Work instruction:
From the first line to the last, reproduce the records below exactly, omitting any picture.

□ □ □ □ □ □ □

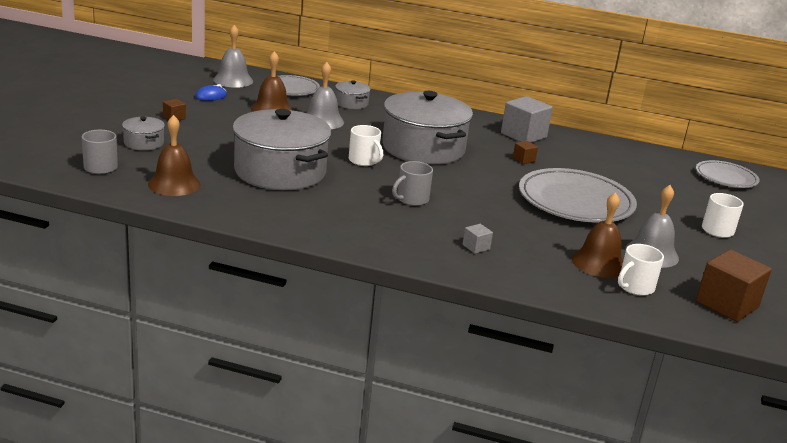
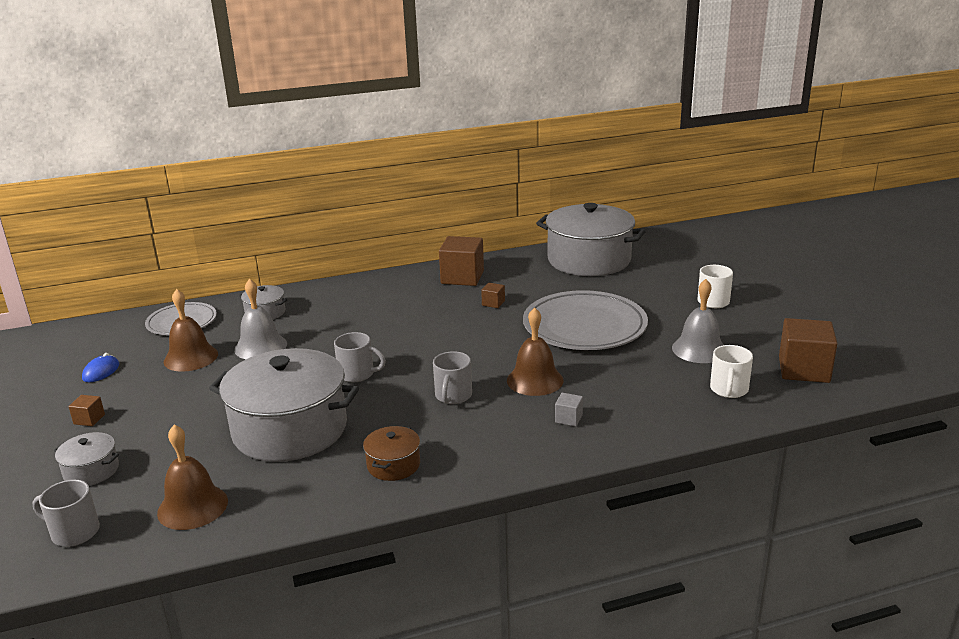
camera: 30 degrees left, 0 degrees up
(233, 80) = (103, 340): grey bell -> none
(318, 217) = (393, 465): none -> brown pot
(364, 161) = (357, 374): white mug -> grey mug
(423, 148) = (394, 332): grey pot -> grey pot (589, 260)
(523, 135) = (462, 277): grey cube -> brown cube
(598, 263) = (676, 380): brown bell -> brown bell (535, 380)
(726, 177) = (657, 247): grey plate -> none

□ □ □ □ □ □ □

Solution to the exercise:
camera: 30 degrees left, 0 degrees up
(233, 80) = (103, 340): grey bell -> none
(318, 217) = (393, 465): none -> brown pot
(364, 161) = (357, 374): white mug -> grey mug
(423, 148) = (394, 332): grey pot -> grey pot (589, 260)
(523, 135) = (462, 277): grey cube -> brown cube
(598, 263) = (676, 380): brown bell -> brown bell (535, 380)
(726, 177) = (657, 247): grey plate -> none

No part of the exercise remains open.